# [EXERCISE GOAL]
Search the entries for the word "moved" and copy each line that has it.
++++ RECORDS FOR PROCESSING
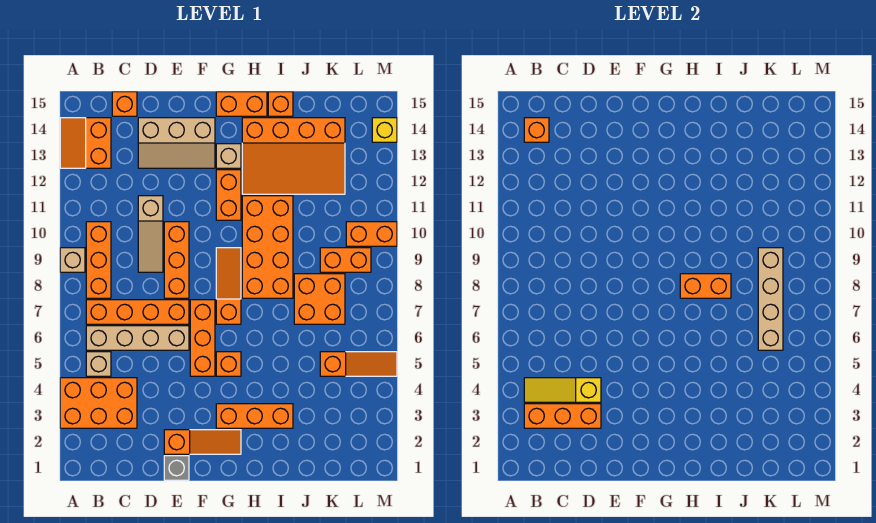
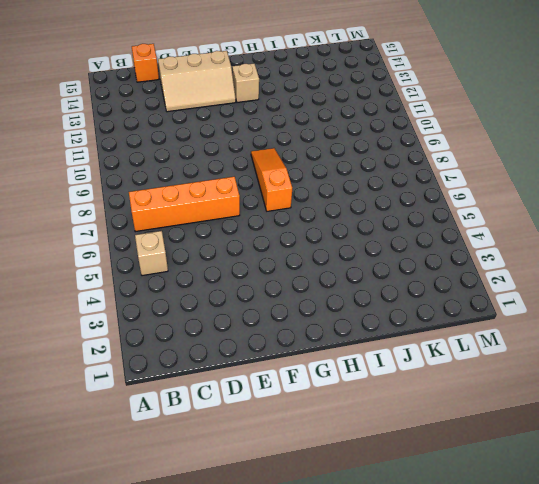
none -> orange 2x3 brick [60,378,137,428]
none -> tan 1x1 brick [60,248,85,272]
none -> orange 2x2 slope [60,118,111,168]
none -> tan 1x4 brick [86,326,189,350]

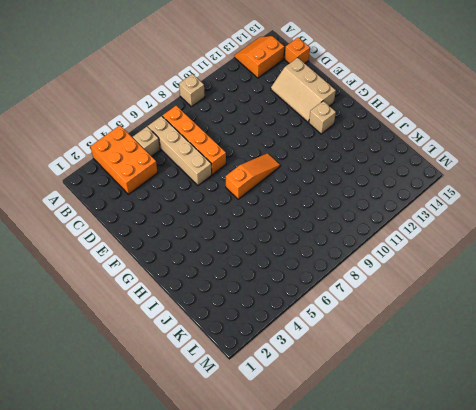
none -> orange 1x3 brick [86,222,111,298]
none -> tan 1x3 slope [138,196,163,272]
none -> grey 1x1 brick [164,456,189,480]
none -> orange 1x3 slope [164,430,241,454]

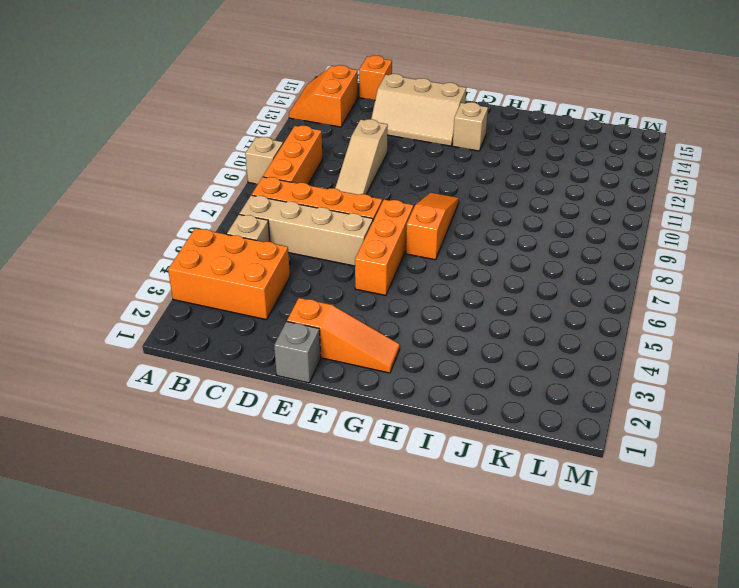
none -> orange 1x3 brick [164,222,189,298]
none -> orange 1x3 brick [216,404,293,428]
none -> orange 1x1 brick [216,352,241,376]
none -> orange 1x2 brick [216,170,241,220]

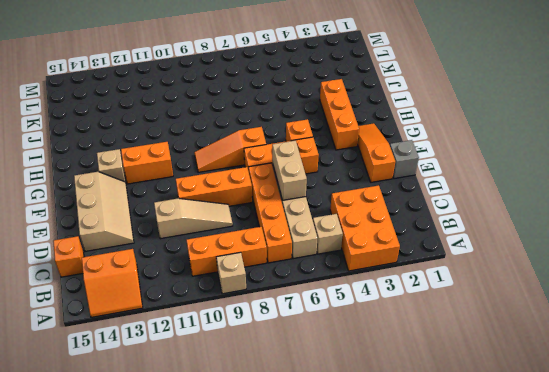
tan 1x2 brick [272,141,307,200] -> none
none -> orange 1x2 brick [216,92,267,116]
none -> orange 2x4 brick [242,196,293,298]
none -> orange 3x4 slope [242,118,345,194]
none -> orange 1x1 brick [268,92,293,116]

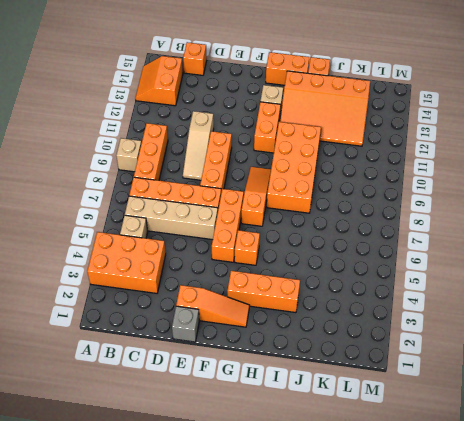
none -> tan 2x3 slope [138,118,215,168]
none -> orange 2x2 brick [294,274,345,324]
none -> orange 1x3 slope [320,352,397,376]
none -> orange 1x2 brick [320,248,371,272]

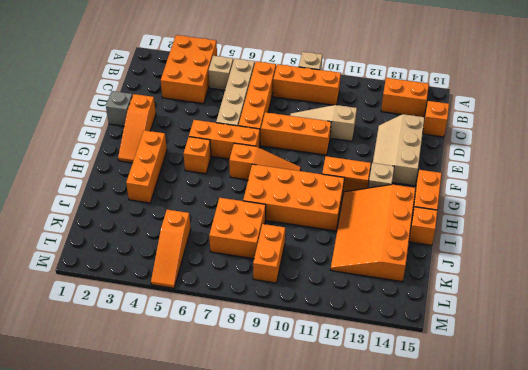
none -> orange 1x2 brick [346,222,397,246]
none -> yellow 1x1 brick [372,118,397,142]
none -> orange 1x3 brick [524,404,601,428]
none -> yellow 1x3 slope [524,378,601,402]

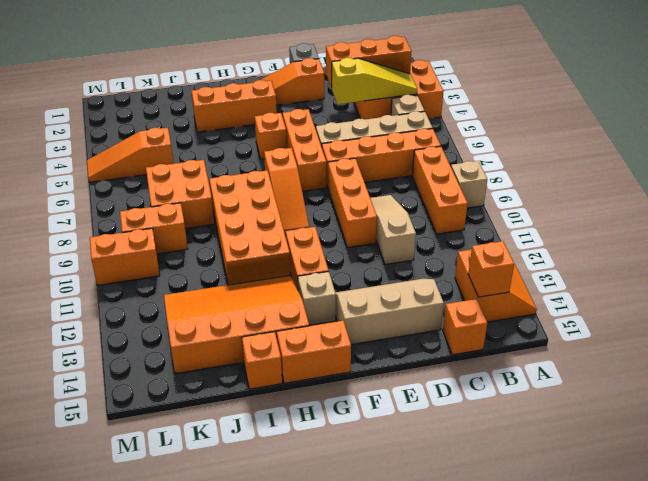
none -> yellow 1x1 brick [372,118,397,142]
none -> orange 1x2 brick [680,274,731,298]
none -> tan 1x4 brick [758,248,783,350]

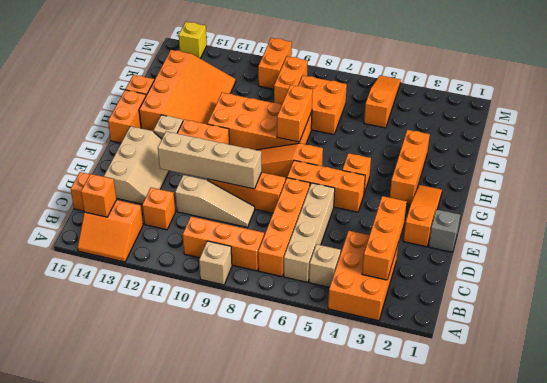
orange 1x1 brick [142,188,175,230] -> none
tan 1x4 brick [158,131,262,189] -> tan 1x4 brick moved to [758,248,783,350]
none -> yellow 1x3 slope [524,378,601,402]

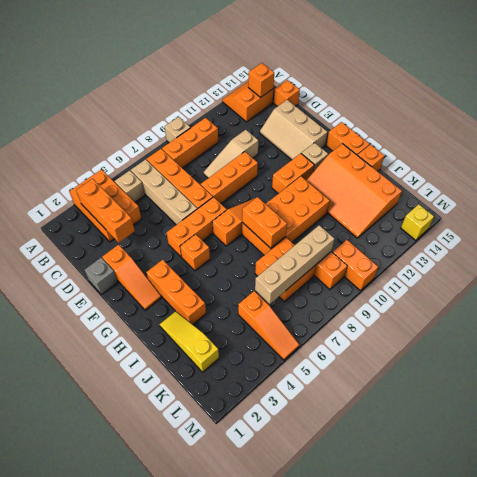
yellow 1x3 slope [160,311,219,372] -> yellow 1x3 slope moved to [524,378,601,402]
++++++++
# [OUTPUT FOR THIS EXERCISE]
tan 1x4 brick [158,131,262,189] -> tan 1x4 brick moved to [758,248,783,350]
yellow 1x3 slope [160,311,219,372] -> yellow 1x3 slope moved to [524,378,601,402]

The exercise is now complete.